# Task inputs

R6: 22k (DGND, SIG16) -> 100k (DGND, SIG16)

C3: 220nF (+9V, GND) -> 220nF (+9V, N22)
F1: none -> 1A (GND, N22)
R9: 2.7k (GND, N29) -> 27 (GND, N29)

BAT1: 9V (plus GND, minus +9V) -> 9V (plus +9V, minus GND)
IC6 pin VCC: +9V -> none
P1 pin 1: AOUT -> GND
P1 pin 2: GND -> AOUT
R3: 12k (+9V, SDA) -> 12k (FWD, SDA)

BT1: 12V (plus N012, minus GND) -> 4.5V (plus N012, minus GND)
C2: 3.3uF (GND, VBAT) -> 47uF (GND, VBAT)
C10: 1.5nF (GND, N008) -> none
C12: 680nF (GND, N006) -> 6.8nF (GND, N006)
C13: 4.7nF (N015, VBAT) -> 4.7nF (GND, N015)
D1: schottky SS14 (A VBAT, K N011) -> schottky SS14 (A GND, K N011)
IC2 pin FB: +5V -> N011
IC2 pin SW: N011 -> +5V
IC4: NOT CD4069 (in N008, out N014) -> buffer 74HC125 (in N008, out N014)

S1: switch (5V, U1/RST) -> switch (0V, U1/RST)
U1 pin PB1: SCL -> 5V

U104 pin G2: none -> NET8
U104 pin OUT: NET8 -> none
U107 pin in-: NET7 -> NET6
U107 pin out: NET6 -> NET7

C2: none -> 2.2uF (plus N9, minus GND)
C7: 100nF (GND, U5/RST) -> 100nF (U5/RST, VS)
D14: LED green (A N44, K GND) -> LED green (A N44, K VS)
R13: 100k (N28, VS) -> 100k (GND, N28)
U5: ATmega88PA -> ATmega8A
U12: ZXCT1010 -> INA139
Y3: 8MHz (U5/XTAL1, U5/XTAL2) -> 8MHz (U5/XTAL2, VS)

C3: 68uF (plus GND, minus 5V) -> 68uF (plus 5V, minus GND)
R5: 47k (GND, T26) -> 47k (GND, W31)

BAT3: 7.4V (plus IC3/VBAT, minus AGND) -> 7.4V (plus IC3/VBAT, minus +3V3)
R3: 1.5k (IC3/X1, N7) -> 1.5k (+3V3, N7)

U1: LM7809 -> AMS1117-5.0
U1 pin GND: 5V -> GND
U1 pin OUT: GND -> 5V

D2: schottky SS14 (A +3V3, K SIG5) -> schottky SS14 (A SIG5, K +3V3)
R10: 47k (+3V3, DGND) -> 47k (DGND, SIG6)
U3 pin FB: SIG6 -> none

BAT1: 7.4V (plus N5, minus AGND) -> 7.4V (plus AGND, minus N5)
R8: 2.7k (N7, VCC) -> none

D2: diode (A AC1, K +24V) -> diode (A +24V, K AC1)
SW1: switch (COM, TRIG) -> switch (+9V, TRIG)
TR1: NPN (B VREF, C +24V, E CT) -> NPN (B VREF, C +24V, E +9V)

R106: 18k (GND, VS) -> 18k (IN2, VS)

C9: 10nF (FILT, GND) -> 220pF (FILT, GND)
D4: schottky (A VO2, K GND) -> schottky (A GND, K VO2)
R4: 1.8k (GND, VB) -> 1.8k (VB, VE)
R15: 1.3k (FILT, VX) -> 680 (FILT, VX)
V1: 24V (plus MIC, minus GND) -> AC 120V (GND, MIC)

# Problem requirements
Return each line of the data that contains the string "switch".

# Solution for this problem
S1: switch (5V, U1/RST) -> switch (0V, U1/RST)
SW1: switch (COM, TRIG) -> switch (+9V, TRIG)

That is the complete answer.